> [EXERCISE BRIEF]: The response must contain every line from the records below that has "padlock".

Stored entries
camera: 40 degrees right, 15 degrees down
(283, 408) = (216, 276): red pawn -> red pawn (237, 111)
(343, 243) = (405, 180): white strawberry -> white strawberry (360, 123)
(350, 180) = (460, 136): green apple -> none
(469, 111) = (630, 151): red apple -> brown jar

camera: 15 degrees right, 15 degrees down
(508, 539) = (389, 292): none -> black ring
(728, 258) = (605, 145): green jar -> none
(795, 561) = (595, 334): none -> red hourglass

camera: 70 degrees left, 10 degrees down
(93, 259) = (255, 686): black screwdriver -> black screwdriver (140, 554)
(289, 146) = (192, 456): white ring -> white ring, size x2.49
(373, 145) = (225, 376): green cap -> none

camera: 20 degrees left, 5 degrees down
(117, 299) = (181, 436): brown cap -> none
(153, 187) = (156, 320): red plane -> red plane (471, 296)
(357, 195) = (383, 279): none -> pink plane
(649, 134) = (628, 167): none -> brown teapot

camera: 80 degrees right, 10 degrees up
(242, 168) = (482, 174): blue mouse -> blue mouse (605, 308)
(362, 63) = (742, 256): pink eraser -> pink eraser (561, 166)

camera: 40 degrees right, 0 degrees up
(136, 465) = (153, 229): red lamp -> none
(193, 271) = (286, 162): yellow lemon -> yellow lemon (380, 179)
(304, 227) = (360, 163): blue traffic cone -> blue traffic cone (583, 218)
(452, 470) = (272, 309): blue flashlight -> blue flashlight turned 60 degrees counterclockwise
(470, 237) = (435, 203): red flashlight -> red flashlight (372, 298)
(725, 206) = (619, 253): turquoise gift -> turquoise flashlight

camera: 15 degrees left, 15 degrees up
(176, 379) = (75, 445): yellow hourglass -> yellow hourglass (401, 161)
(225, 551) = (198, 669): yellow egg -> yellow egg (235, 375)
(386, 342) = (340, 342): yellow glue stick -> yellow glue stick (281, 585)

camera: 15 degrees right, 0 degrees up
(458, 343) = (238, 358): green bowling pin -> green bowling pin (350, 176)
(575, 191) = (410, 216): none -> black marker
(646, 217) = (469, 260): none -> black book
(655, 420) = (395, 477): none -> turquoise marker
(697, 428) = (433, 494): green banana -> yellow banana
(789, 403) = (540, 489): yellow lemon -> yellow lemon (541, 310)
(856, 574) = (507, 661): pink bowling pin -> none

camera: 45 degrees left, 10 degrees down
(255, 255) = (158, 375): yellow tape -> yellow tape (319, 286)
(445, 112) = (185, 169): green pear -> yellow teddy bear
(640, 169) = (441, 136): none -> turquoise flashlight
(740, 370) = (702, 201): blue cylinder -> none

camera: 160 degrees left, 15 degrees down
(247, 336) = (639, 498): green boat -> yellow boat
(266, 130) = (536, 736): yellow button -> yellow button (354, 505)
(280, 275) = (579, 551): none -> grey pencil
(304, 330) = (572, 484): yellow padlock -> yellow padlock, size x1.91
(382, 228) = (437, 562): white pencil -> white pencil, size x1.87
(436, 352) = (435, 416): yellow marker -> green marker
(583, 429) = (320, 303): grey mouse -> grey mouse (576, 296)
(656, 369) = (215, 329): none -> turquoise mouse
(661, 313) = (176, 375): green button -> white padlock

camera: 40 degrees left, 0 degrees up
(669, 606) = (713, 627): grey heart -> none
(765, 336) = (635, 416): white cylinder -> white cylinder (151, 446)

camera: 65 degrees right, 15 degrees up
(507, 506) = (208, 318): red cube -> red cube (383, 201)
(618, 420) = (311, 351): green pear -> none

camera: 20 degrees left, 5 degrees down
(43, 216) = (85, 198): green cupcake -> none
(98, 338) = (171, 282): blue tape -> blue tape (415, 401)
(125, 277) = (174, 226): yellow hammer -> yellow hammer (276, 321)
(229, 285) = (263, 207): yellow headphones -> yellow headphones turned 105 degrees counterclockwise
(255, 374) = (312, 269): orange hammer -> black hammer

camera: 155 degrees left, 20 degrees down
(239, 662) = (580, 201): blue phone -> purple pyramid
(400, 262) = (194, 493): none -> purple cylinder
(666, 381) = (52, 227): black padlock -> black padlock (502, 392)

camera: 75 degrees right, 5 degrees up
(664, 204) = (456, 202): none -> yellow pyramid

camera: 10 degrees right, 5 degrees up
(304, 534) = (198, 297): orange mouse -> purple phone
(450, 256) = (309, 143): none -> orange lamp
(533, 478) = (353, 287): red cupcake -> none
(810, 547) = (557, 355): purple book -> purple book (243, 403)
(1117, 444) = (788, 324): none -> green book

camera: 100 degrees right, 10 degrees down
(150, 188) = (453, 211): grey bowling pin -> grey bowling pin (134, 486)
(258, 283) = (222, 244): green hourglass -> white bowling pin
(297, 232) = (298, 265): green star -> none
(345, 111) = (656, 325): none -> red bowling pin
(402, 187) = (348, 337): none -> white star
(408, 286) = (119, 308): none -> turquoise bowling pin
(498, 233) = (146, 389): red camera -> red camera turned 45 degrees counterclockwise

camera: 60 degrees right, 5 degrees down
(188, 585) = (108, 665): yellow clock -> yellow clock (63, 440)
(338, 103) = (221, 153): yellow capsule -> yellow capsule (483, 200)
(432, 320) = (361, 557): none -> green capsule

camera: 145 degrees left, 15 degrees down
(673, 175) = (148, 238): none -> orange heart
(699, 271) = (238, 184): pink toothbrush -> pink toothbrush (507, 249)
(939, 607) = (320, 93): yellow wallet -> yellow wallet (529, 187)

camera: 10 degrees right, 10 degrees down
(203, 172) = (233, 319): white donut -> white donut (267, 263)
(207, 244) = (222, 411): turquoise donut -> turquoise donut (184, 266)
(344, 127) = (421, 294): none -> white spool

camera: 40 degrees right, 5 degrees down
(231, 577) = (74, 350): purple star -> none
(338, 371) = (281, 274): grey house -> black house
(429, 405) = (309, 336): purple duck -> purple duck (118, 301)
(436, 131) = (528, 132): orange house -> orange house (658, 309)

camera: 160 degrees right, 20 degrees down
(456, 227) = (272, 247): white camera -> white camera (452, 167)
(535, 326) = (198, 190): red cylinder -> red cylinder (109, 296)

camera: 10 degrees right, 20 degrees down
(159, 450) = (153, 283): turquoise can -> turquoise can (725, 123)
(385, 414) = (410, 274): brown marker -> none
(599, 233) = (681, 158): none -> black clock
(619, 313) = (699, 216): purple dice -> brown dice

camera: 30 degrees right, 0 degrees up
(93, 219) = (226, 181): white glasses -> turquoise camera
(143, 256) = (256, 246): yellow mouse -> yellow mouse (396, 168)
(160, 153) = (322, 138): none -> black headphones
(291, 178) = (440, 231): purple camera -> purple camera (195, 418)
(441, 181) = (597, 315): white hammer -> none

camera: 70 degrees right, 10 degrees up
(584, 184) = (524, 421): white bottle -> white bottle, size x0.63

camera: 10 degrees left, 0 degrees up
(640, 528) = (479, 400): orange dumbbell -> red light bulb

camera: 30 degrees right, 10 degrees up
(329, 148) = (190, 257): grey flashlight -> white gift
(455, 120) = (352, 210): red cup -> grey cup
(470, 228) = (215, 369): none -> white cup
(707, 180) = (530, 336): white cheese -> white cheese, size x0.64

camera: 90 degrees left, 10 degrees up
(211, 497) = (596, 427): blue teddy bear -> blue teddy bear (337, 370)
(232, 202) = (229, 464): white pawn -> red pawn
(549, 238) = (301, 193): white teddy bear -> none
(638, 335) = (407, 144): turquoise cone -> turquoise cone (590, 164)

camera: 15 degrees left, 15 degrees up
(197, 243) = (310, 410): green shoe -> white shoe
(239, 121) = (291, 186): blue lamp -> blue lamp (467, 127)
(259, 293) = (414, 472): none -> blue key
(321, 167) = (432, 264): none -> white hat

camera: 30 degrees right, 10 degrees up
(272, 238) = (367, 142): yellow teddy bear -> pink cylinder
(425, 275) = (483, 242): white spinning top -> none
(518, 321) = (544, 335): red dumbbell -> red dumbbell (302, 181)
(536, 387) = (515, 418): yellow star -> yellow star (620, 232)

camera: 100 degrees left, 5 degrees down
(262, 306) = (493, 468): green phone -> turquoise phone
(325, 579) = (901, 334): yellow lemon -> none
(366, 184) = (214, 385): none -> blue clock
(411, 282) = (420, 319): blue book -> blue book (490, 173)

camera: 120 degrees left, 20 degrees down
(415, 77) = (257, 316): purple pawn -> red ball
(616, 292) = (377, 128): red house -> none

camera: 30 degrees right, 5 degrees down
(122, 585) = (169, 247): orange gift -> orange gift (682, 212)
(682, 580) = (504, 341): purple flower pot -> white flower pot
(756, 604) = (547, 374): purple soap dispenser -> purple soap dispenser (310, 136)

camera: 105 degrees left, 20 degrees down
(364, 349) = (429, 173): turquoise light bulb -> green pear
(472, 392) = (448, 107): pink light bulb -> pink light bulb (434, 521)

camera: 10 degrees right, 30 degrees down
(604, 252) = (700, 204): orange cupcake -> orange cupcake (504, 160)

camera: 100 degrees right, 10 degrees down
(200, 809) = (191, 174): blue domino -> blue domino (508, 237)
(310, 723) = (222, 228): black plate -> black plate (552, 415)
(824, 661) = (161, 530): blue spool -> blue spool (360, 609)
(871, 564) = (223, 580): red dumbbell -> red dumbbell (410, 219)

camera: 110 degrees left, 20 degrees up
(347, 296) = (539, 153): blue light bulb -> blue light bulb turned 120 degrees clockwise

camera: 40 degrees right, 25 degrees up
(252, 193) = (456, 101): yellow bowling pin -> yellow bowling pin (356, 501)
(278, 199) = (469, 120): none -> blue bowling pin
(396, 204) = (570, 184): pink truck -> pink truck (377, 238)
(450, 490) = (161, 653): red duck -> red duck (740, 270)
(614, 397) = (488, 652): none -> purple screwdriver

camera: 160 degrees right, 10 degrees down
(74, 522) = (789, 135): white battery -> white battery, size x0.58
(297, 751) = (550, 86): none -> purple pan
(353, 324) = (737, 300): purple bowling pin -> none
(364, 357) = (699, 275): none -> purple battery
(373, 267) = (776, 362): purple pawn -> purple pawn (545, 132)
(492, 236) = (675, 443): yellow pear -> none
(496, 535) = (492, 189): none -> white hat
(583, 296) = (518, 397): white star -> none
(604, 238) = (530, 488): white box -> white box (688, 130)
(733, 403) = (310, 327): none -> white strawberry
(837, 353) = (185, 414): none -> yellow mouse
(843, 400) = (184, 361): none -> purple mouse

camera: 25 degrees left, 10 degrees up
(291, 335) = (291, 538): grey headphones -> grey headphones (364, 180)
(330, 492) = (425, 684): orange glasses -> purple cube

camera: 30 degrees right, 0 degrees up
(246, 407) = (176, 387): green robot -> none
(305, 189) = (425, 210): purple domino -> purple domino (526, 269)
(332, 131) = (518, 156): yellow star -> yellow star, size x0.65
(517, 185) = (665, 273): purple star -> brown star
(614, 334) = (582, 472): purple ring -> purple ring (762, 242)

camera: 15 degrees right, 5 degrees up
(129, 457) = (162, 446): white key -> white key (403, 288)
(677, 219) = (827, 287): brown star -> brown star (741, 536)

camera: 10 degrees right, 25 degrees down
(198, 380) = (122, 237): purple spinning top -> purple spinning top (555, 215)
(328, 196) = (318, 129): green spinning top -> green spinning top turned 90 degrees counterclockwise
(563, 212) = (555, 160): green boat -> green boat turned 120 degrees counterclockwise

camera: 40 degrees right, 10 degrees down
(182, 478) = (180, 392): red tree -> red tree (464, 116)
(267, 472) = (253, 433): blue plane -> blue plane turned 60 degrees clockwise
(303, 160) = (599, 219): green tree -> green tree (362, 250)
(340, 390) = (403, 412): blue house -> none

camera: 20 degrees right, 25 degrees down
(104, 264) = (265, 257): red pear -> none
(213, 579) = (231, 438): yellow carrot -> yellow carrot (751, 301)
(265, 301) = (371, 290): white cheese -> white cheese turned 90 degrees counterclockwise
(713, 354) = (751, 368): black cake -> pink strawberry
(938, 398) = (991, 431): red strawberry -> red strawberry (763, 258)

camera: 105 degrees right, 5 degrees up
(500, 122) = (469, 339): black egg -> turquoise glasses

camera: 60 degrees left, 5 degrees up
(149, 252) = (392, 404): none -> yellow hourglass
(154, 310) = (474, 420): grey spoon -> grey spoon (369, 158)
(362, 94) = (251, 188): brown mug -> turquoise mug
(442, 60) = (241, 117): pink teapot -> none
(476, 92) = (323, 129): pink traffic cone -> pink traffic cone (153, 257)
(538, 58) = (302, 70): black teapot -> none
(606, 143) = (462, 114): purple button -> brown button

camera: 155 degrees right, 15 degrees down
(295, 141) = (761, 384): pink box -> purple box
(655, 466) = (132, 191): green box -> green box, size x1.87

> [TASK SOLUTION]:
(304, 330) = (572, 484): yellow padlock -> yellow padlock, size x1.91
(661, 313) = (176, 375): green button -> white padlock
(666, 381) = (52, 227): black padlock -> black padlock (502, 392)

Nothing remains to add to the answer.